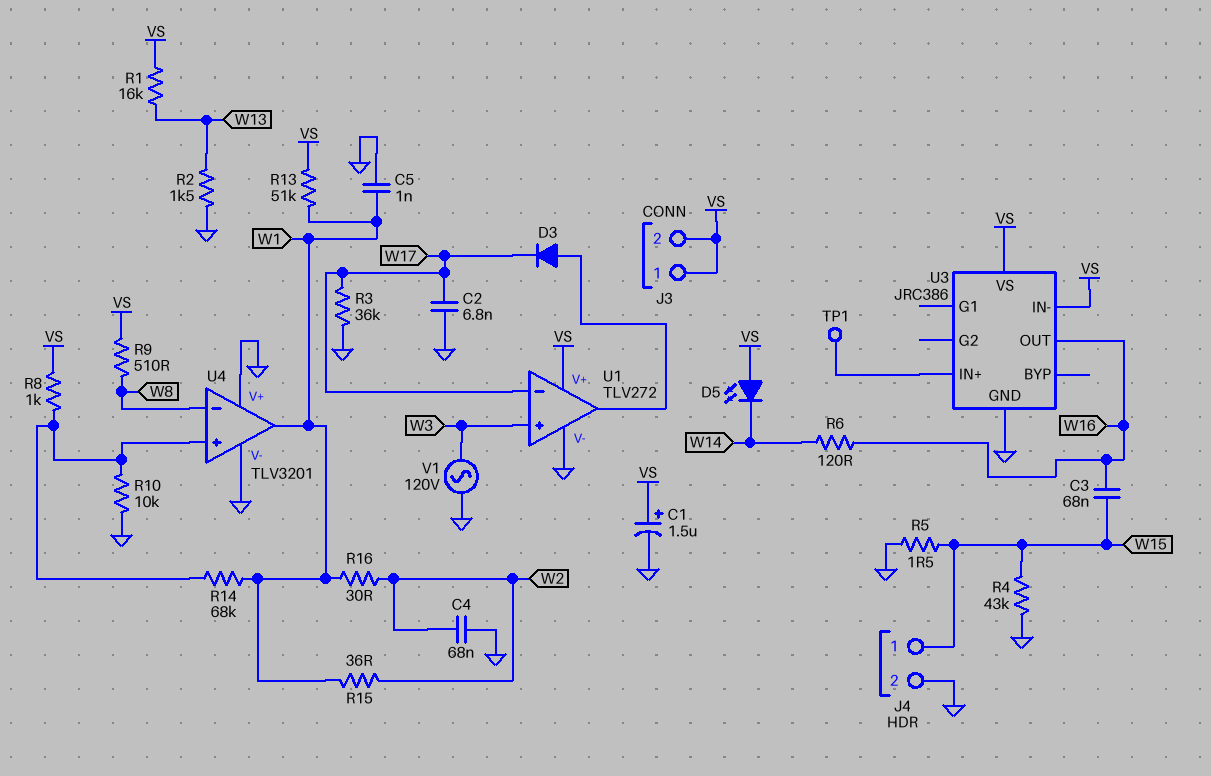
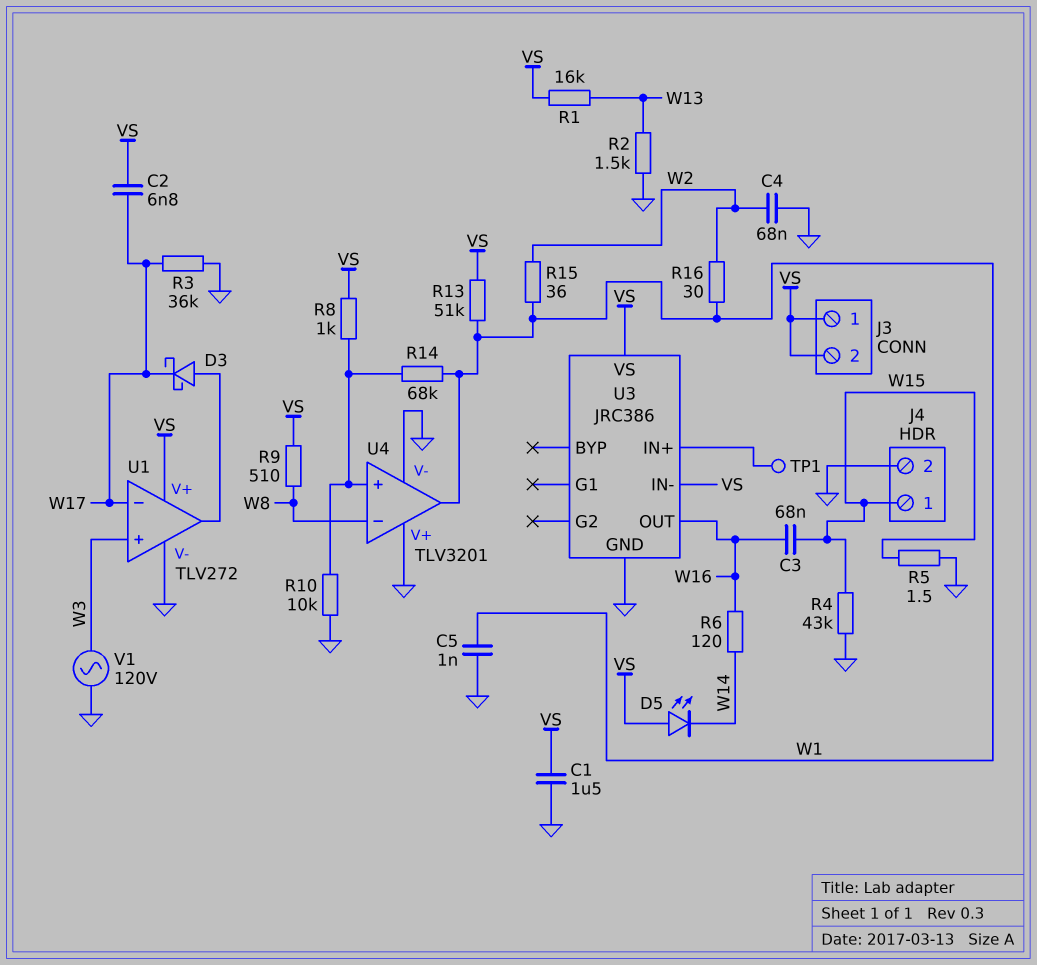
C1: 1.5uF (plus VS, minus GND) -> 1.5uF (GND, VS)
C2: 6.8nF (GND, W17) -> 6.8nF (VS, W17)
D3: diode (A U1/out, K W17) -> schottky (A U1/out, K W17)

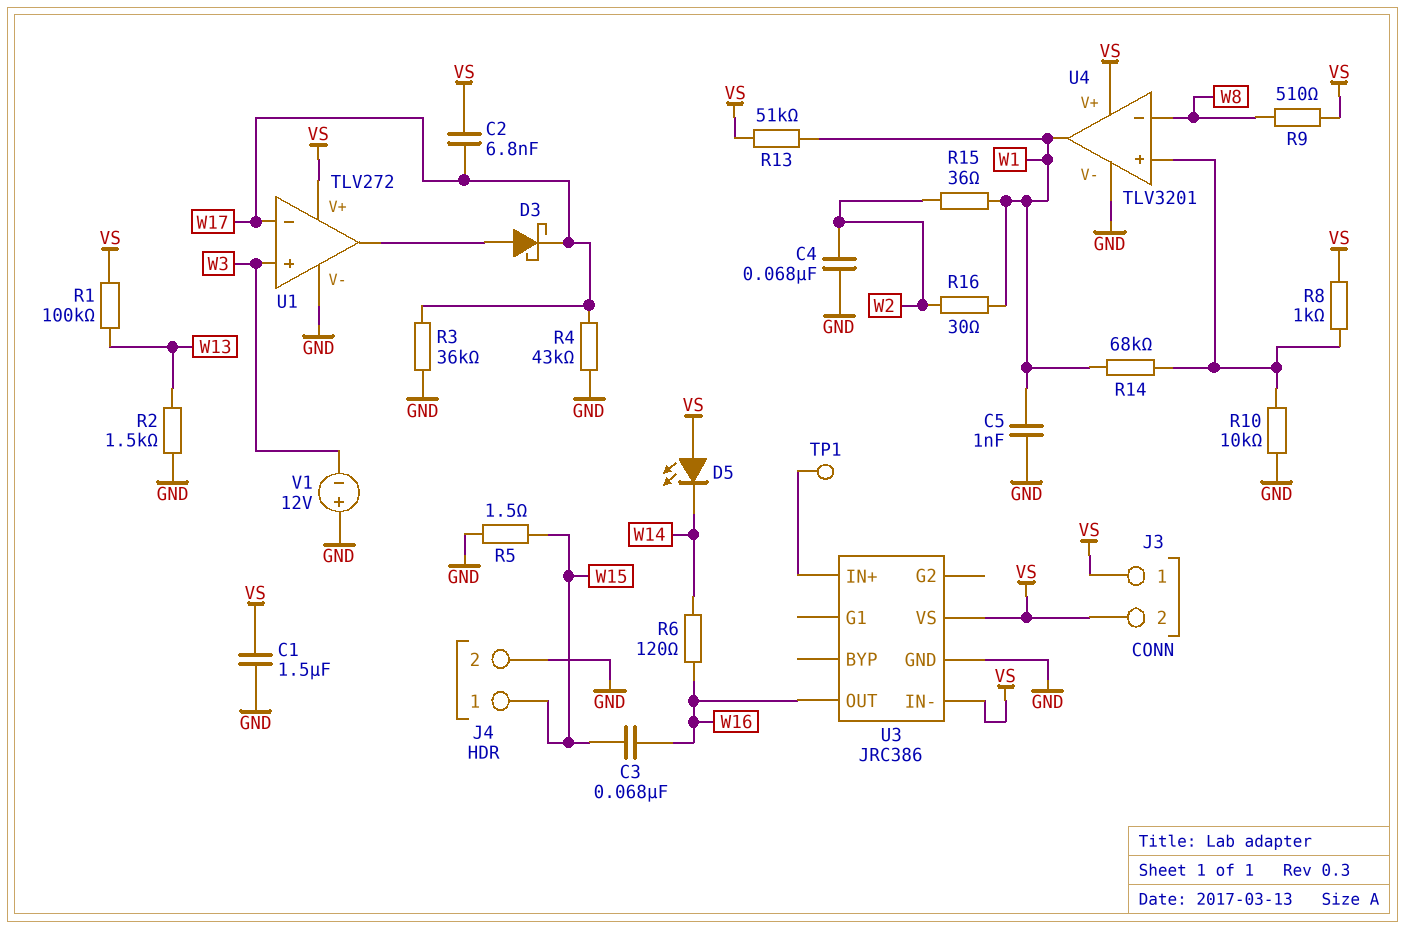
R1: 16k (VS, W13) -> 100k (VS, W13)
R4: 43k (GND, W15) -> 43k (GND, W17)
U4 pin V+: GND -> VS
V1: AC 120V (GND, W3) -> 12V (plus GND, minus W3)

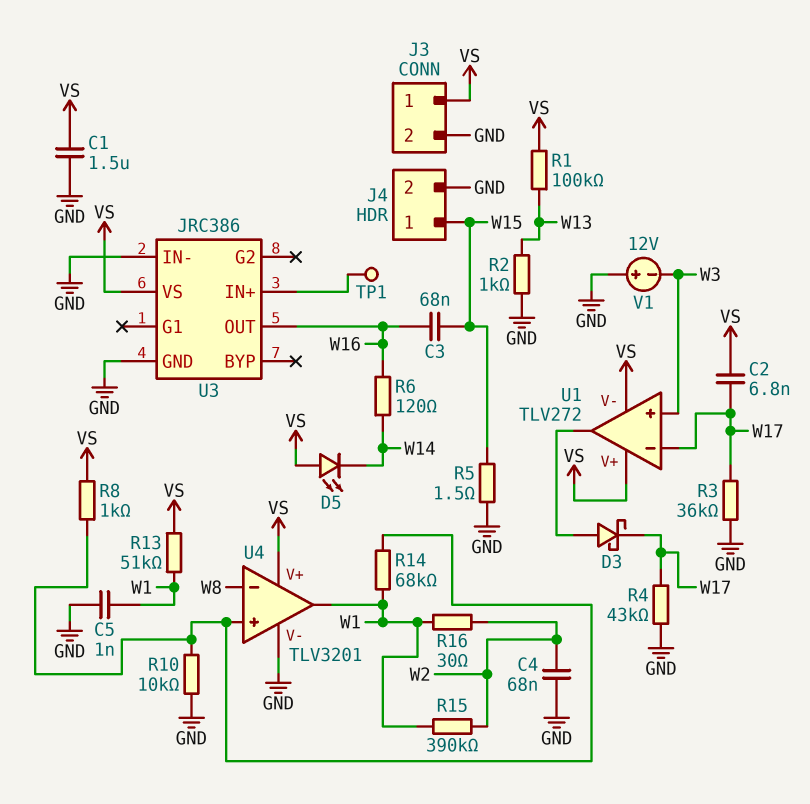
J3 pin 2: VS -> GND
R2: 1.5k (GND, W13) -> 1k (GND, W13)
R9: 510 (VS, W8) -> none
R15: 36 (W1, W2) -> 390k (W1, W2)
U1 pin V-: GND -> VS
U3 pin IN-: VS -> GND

########################################

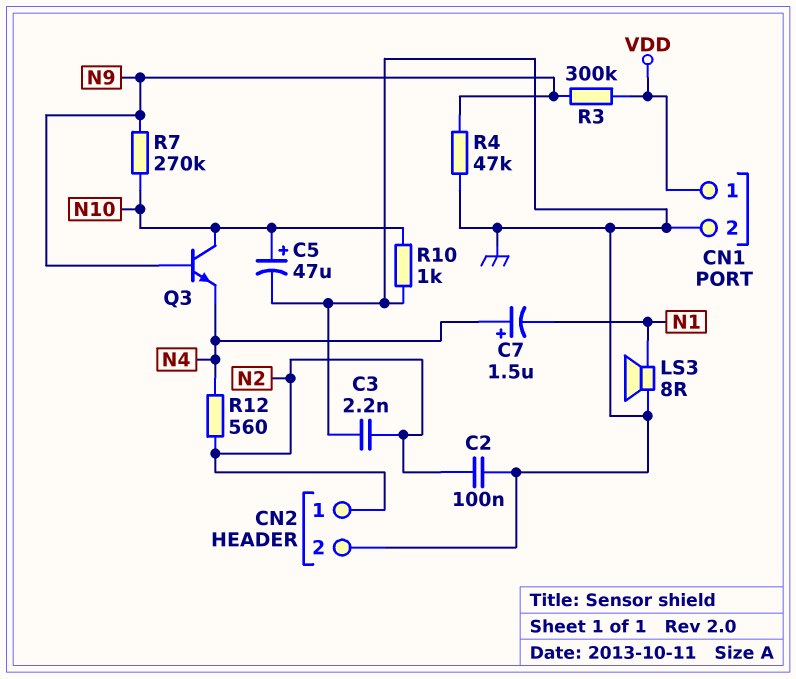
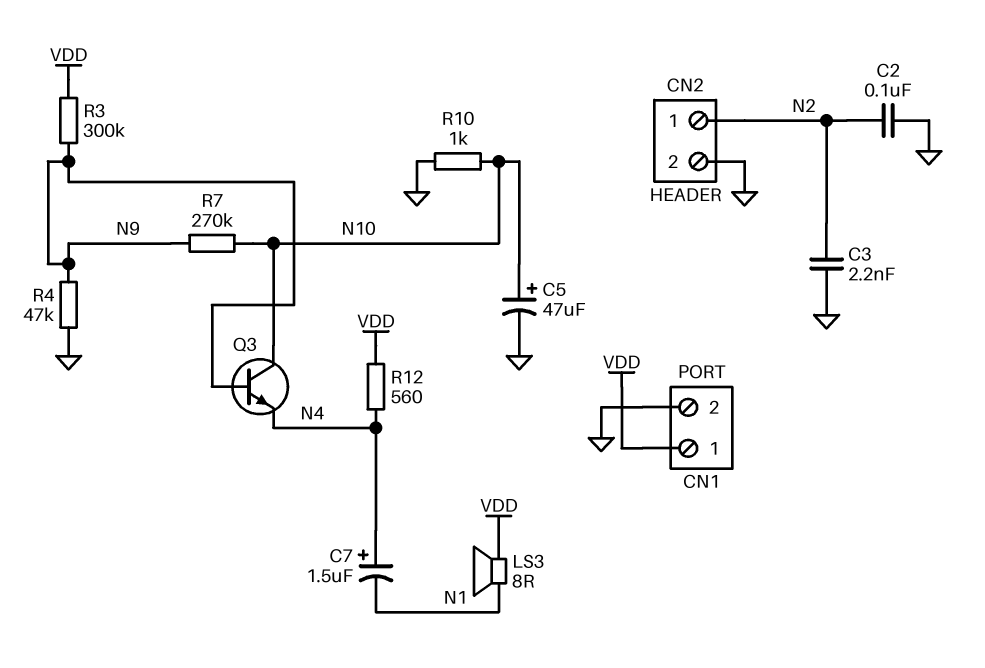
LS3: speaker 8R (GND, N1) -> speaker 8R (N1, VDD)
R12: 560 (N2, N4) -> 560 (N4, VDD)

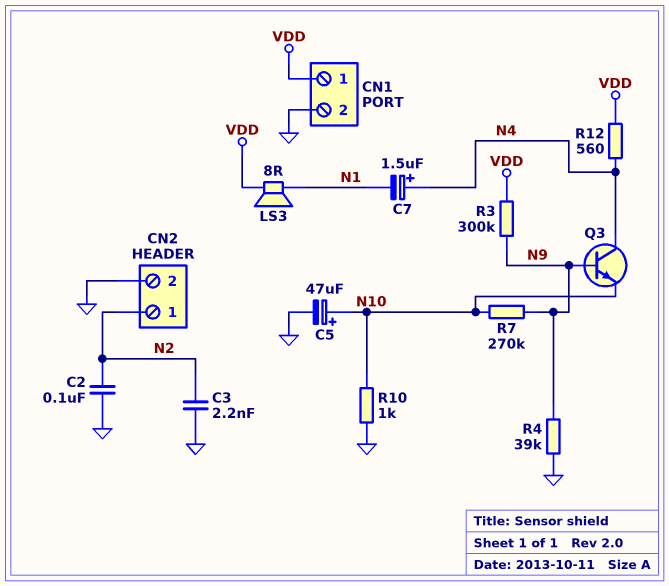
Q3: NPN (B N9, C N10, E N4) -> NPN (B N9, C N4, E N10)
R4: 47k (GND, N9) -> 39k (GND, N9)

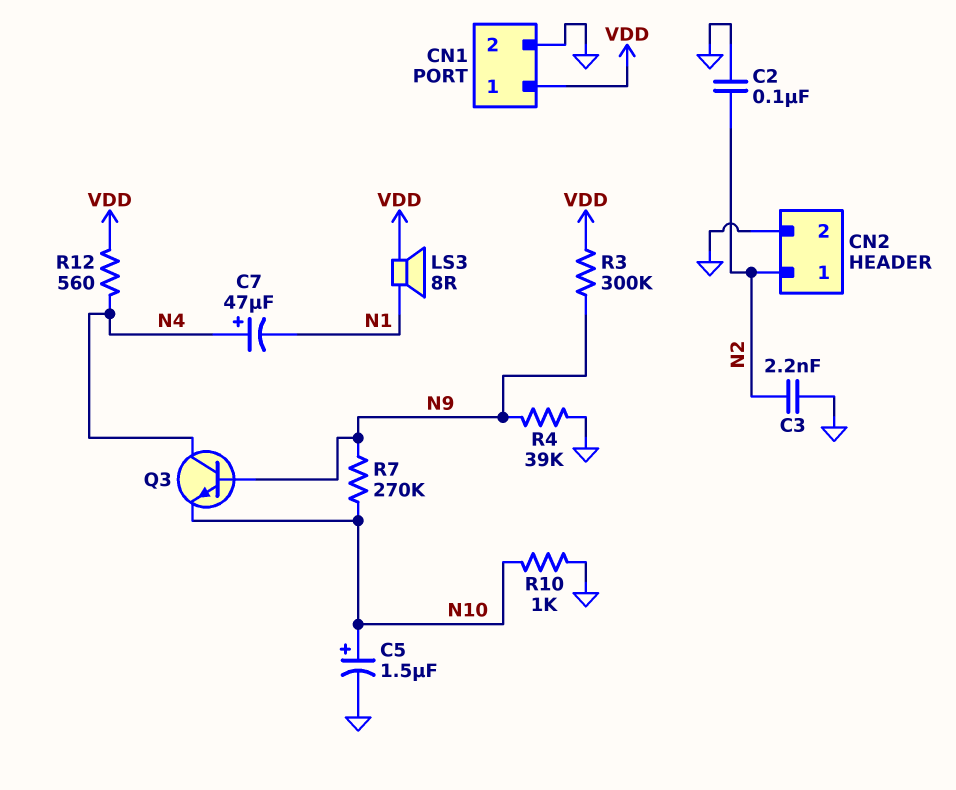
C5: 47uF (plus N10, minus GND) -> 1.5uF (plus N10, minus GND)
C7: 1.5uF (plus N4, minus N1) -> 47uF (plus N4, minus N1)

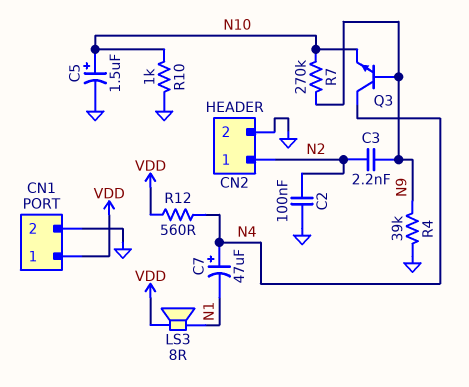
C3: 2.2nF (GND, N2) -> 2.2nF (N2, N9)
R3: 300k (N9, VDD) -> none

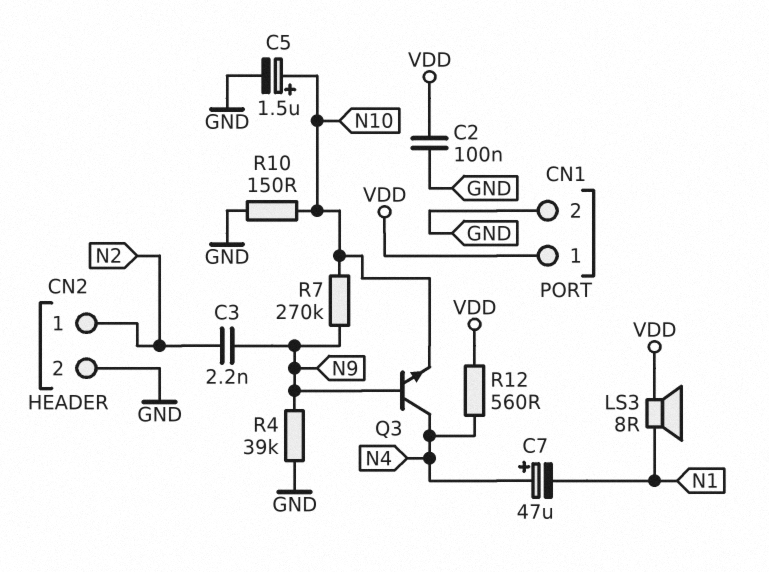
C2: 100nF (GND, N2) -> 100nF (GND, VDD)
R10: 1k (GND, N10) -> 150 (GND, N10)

########################################

Exactly the lines starting at the one above with "LS3: speaker 8R" and ending at the one with "R10: 1k (GND, N10) -> 150 (GND, N10)" should be printed, and nothing else. Omit the pictures.

• THE ANSWER:
LS3: speaker 8R (GND, N1) -> speaker 8R (N1, VDD)
R12: 560 (N2, N4) -> 560 (N4, VDD)

Q3: NPN (B N9, C N10, E N4) -> NPN (B N9, C N4, E N10)
R4: 47k (GND, N9) -> 39k (GND, N9)

C5: 47uF (plus N10, minus GND) -> 1.5uF (plus N10, minus GND)
C7: 1.5uF (plus N4, minus N1) -> 47uF (plus N4, minus N1)

C3: 2.2nF (GND, N2) -> 2.2nF (N2, N9)
R3: 300k (N9, VDD) -> none

C2: 100nF (GND, N2) -> 100nF (GND, VDD)
R10: 1k (GND, N10) -> 150 (GND, N10)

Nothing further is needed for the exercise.